[Data extracted from a collection]
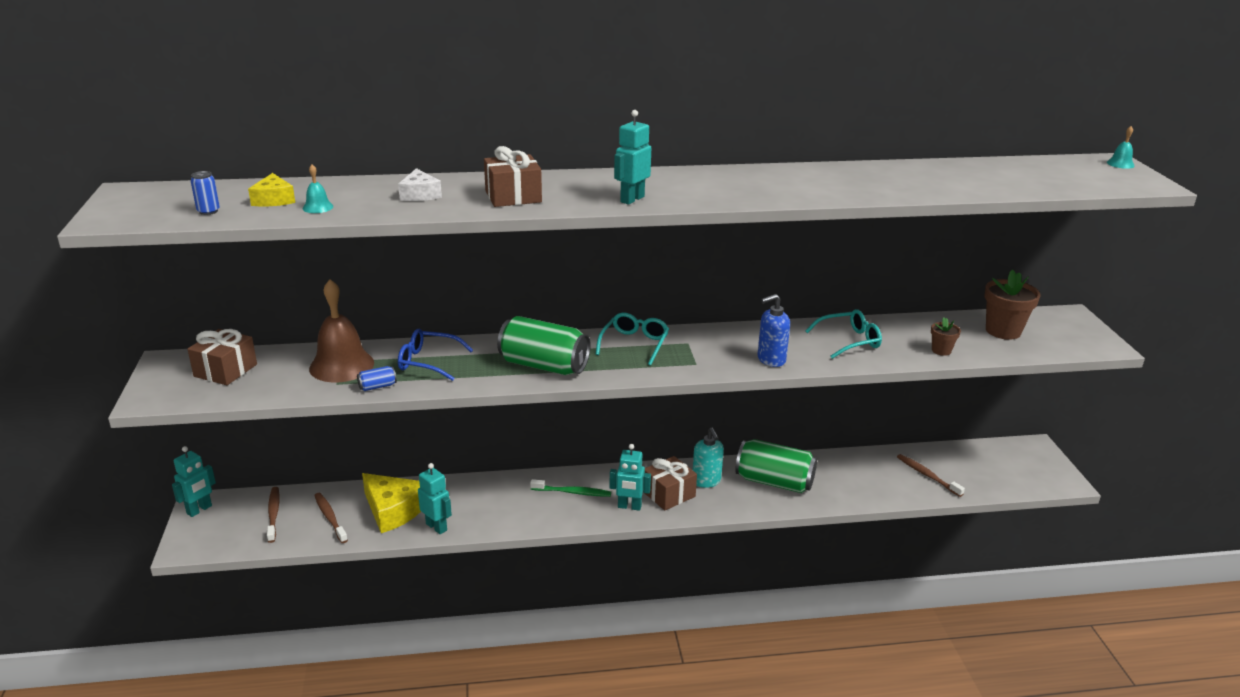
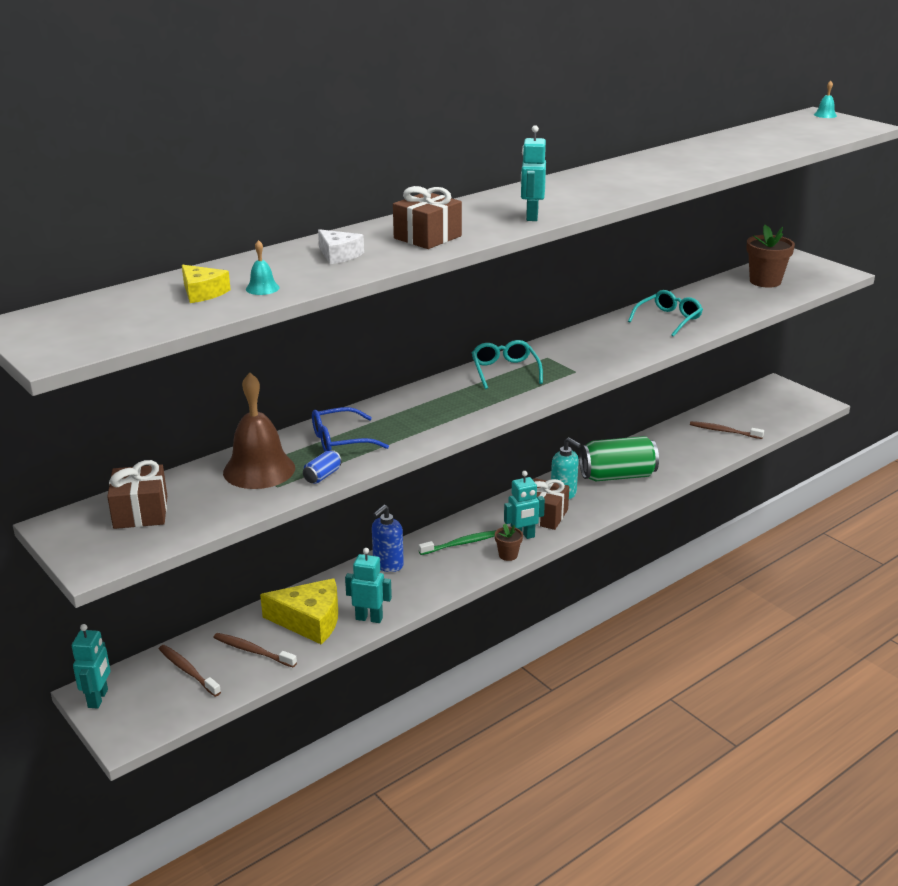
camera: 30 degrees left, 0 degrees up
blue can [191,171,220,215] -> none
green can [497,316,591,375] -> none
blue soap dispenser [757,294,790,367] -> blue soap dispenser moved to [372,505,404,572]
brown flower pot [931,317,961,356] -> brown flower pot moved to [495,524,523,561]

▶ **HOW TO COMPLETE THIS TASK**
Set down every record above exactly as it stands, but skip the pictures.

▶ **WRITTEN RESPONSE**
camera: 30 degrees left, 0 degrees up
blue can [191,171,220,215] -> none
green can [497,316,591,375] -> none
blue soap dispenser [757,294,790,367] -> blue soap dispenser moved to [372,505,404,572]
brown flower pot [931,317,961,356] -> brown flower pot moved to [495,524,523,561]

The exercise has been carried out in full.